§ **What to do**
Work out how many lines in the records below include the string "turquoise", and reply with that number alone.

§ **Input data**
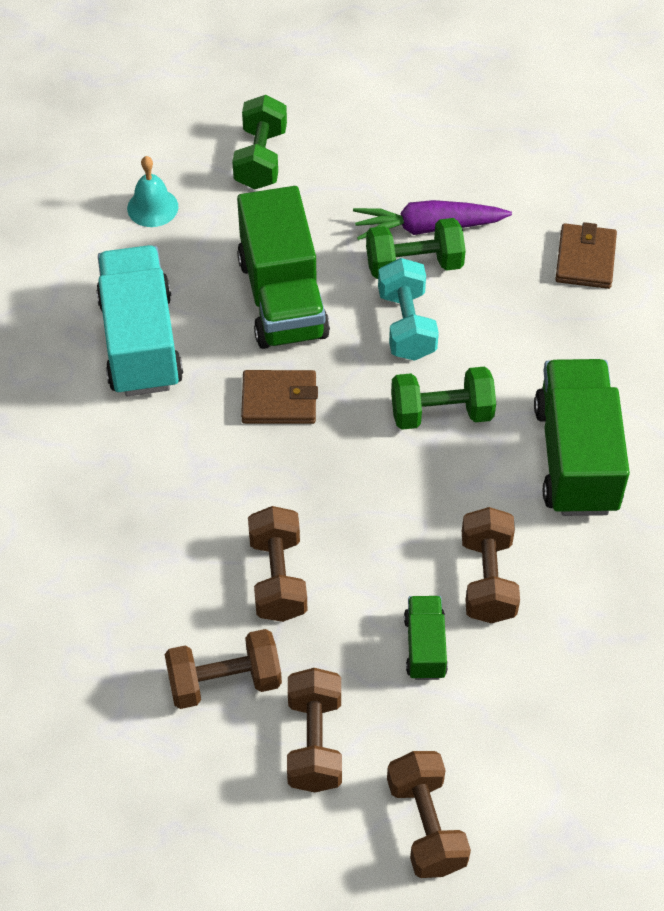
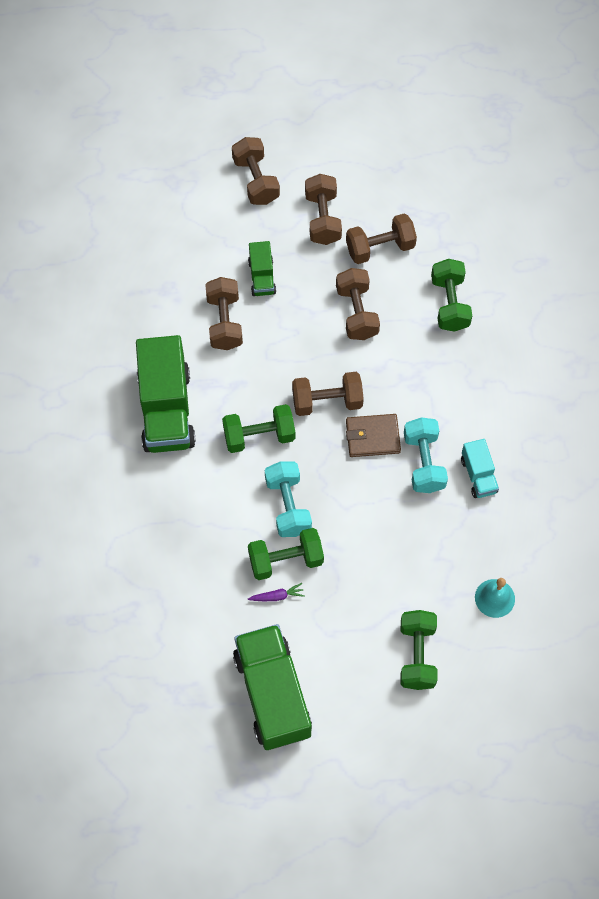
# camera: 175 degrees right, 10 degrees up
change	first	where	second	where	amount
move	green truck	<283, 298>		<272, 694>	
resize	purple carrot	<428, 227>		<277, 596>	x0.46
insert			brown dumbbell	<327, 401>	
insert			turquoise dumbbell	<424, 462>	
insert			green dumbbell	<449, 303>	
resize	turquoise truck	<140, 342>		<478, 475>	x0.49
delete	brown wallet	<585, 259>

---

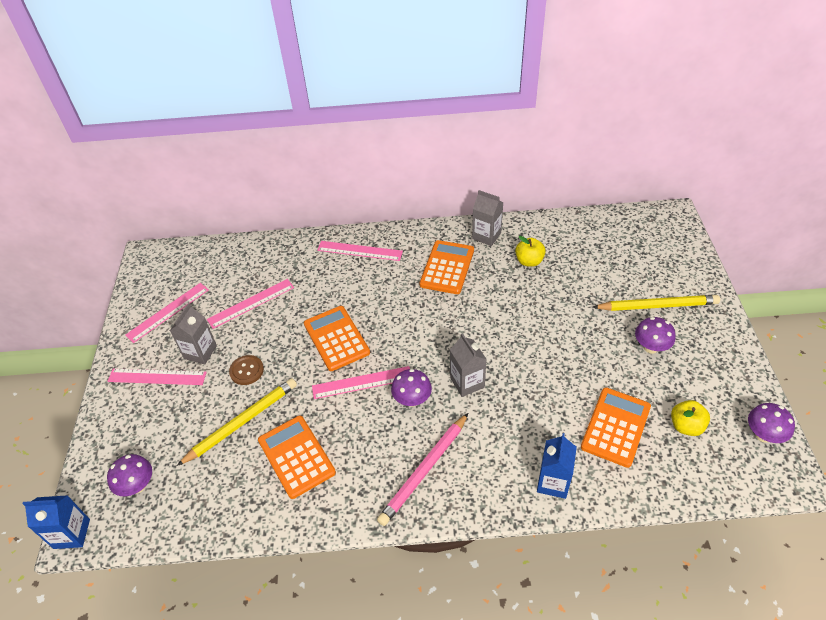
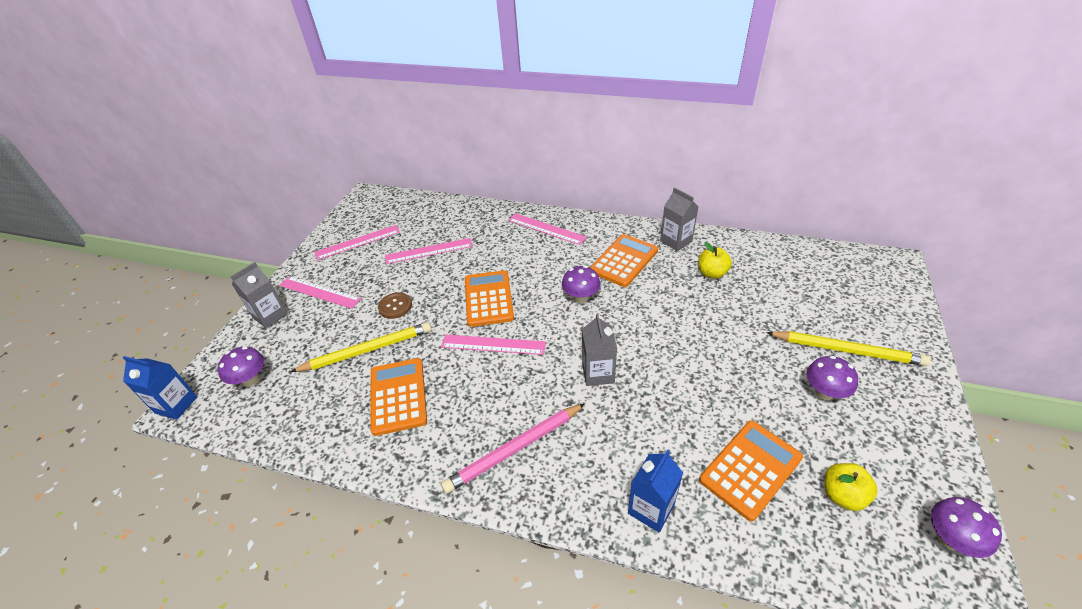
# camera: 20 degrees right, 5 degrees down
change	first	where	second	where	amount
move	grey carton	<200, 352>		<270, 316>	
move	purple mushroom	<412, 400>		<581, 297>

§ **Your response**
2